- Opening Delimiter -

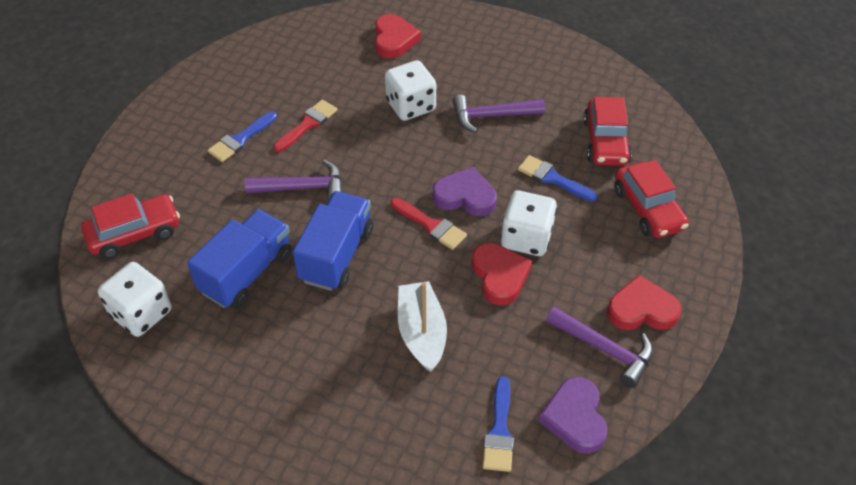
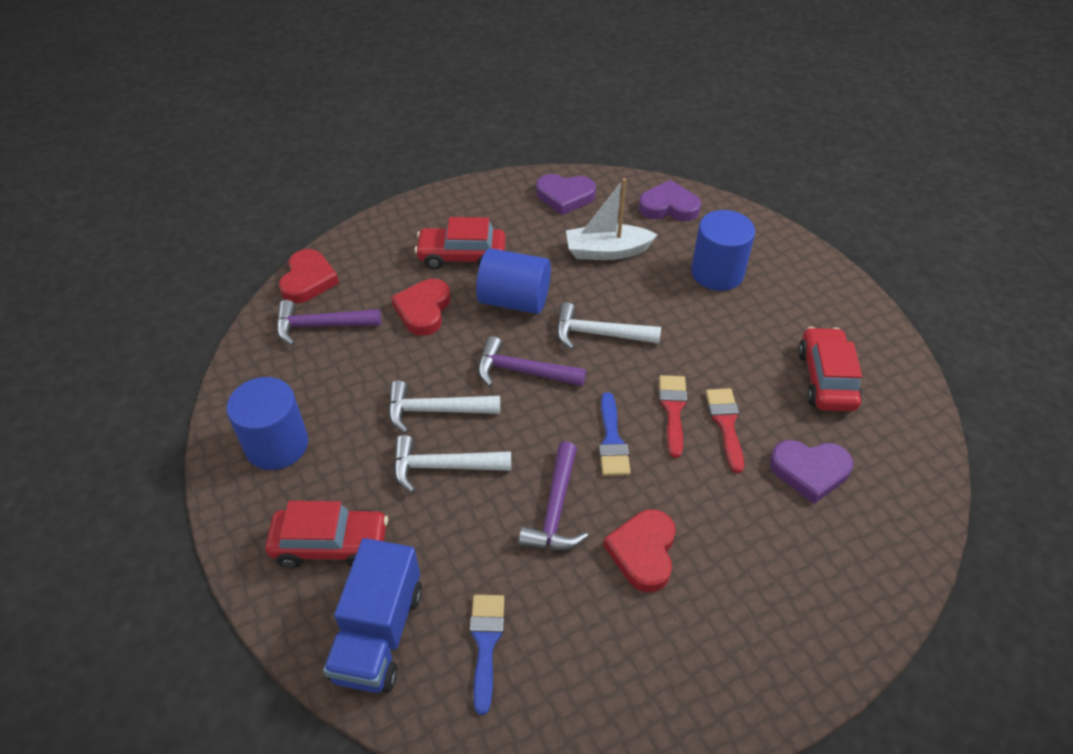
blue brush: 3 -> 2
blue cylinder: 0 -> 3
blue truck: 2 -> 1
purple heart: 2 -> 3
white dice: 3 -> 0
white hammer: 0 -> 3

- Closing Delimiter -

### What the task asks:
The expected result is the complete listing above, printed exactly, with no pictures.

### Result:
blue brush: 3 -> 2
blue cylinder: 0 -> 3
blue truck: 2 -> 1
purple heart: 2 -> 3
white dice: 3 -> 0
white hammer: 0 -> 3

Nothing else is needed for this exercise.